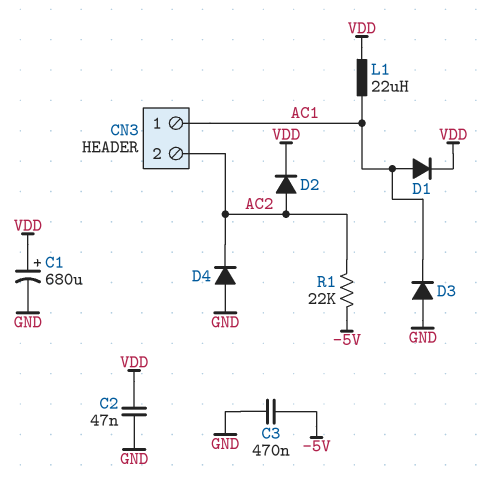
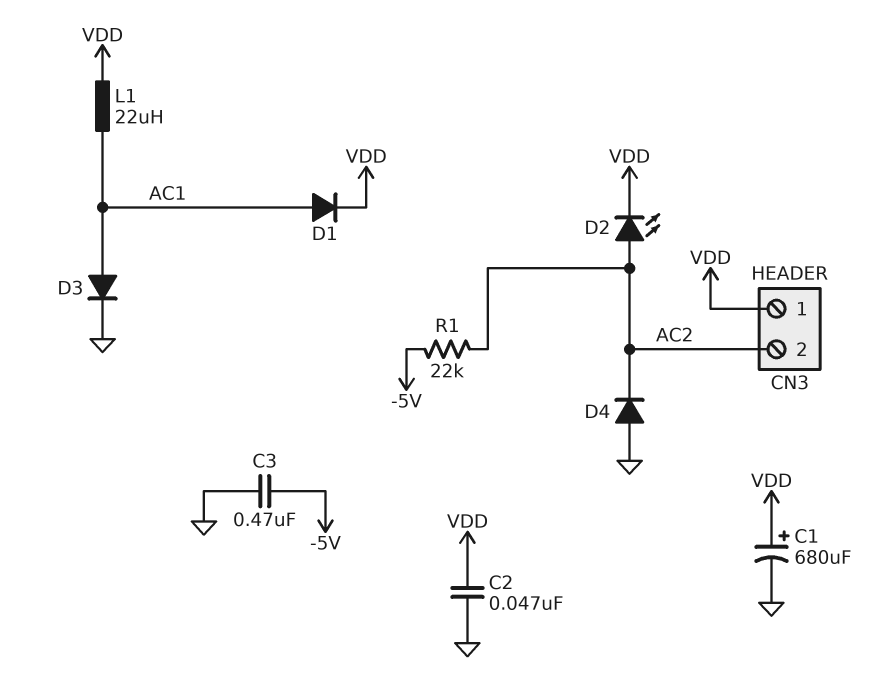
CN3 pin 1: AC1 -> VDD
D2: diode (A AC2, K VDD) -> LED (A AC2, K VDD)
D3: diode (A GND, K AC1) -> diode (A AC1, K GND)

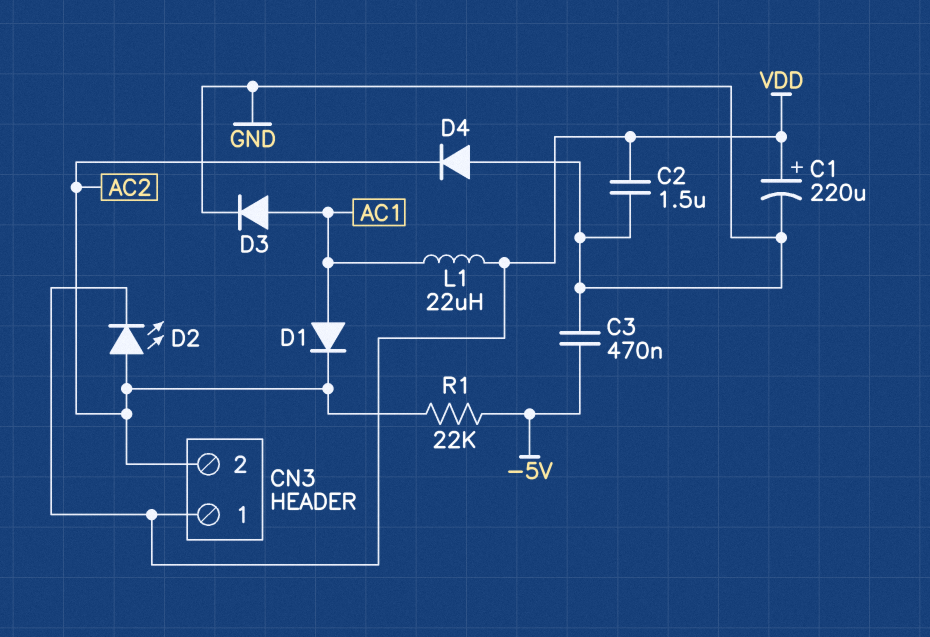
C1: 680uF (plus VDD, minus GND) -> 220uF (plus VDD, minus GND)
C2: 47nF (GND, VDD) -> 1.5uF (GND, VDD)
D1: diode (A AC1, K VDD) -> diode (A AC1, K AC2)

==

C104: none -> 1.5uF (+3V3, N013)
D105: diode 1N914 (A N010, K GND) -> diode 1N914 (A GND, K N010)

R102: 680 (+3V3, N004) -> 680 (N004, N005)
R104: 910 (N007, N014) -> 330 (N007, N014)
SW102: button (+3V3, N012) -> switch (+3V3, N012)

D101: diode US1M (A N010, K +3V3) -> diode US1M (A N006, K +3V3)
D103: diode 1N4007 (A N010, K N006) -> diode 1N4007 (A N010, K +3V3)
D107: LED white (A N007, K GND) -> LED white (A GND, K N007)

#### [TASK DIRECTIONS]
Report all lines above with "diode".

#### [WORKED SOLUTION]
D2: diode (A AC2, K VDD) -> LED (A AC2, K VDD)
D3: diode (A GND, K AC1) -> diode (A AC1, K GND)
D1: diode (A AC1, K VDD) -> diode (A AC1, K AC2)
D105: diode 1N914 (A N010, K GND) -> diode 1N914 (A GND, K N010)
D101: diode US1M (A N010, K +3V3) -> diode US1M (A N006, K +3V3)
D103: diode 1N4007 (A N010, K N006) -> diode 1N4007 (A N010, K +3V3)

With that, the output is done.